** START Source data **

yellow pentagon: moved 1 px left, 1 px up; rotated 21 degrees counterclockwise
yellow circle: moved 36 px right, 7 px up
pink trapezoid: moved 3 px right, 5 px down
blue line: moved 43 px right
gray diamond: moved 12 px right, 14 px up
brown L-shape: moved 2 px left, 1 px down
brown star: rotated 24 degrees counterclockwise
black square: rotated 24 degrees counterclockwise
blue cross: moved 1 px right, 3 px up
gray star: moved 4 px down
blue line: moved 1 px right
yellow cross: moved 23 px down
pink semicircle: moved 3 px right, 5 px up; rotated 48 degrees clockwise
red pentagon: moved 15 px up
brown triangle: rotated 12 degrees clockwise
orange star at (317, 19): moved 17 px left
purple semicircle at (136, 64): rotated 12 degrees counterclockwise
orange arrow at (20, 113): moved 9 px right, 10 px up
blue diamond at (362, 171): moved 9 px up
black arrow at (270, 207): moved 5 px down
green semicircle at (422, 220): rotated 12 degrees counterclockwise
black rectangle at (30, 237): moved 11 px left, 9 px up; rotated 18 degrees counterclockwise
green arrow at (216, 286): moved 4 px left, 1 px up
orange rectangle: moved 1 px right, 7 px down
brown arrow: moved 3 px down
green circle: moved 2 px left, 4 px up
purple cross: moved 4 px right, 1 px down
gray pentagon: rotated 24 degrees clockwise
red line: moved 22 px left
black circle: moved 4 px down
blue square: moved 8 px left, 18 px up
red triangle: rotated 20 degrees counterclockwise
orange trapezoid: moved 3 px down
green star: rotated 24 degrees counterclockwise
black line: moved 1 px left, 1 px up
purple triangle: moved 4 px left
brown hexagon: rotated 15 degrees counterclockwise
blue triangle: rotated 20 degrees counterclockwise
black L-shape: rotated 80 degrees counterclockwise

** END Source data **

● **Aim**
Copy every line of the items above, keeping each word, number, and punctuation mark unchanged.

● **Task solution**
yellow pentagon: moved 1 px left, 1 px up; rotated 21 degrees counterclockwise
yellow circle: moved 36 px right, 7 px up
pink trapezoid: moved 3 px right, 5 px down
blue line: moved 43 px right
gray diamond: moved 12 px right, 14 px up
brown L-shape: moved 2 px left, 1 px down
brown star: rotated 24 degrees counterclockwise
black square: rotated 24 degrees counterclockwise
blue cross: moved 1 px right, 3 px up
gray star: moved 4 px down
blue line: moved 1 px right
yellow cross: moved 23 px down
pink semicircle: moved 3 px right, 5 px up; rotated 48 degrees clockwise
red pentagon: moved 15 px up
brown triangle: rotated 12 degrees clockwise
orange star at (317, 19): moved 17 px left
purple semicircle at (136, 64): rotated 12 degrees counterclockwise
orange arrow at (20, 113): moved 9 px right, 10 px up
blue diamond at (362, 171): moved 9 px up
black arrow at (270, 207): moved 5 px down
green semicircle at (422, 220): rotated 12 degrees counterclockwise
black rectangle at (30, 237): moved 11 px left, 9 px up; rotated 18 degrees counterclockwise
green arrow at (216, 286): moved 4 px left, 1 px up
orange rectangle: moved 1 px right, 7 px down
brown arrow: moved 3 px down
green circle: moved 2 px left, 4 px up
purple cross: moved 4 px right, 1 px down
gray pentagon: rotated 24 degrees clockwise
red line: moved 22 px left
black circle: moved 4 px down
blue square: moved 8 px left, 18 px up
red triangle: rotated 20 degrees counterclockwise
orange trapezoid: moved 3 px down
green star: rotated 24 degrees counterclockwise
black line: moved 1 px left, 1 px up
purple triangle: moved 4 px left
brown hexagon: rotated 15 degrees counterclockwise
blue triangle: rotated 20 degrees counterclockwise
black L-shape: rotated 80 degrees counterclockwise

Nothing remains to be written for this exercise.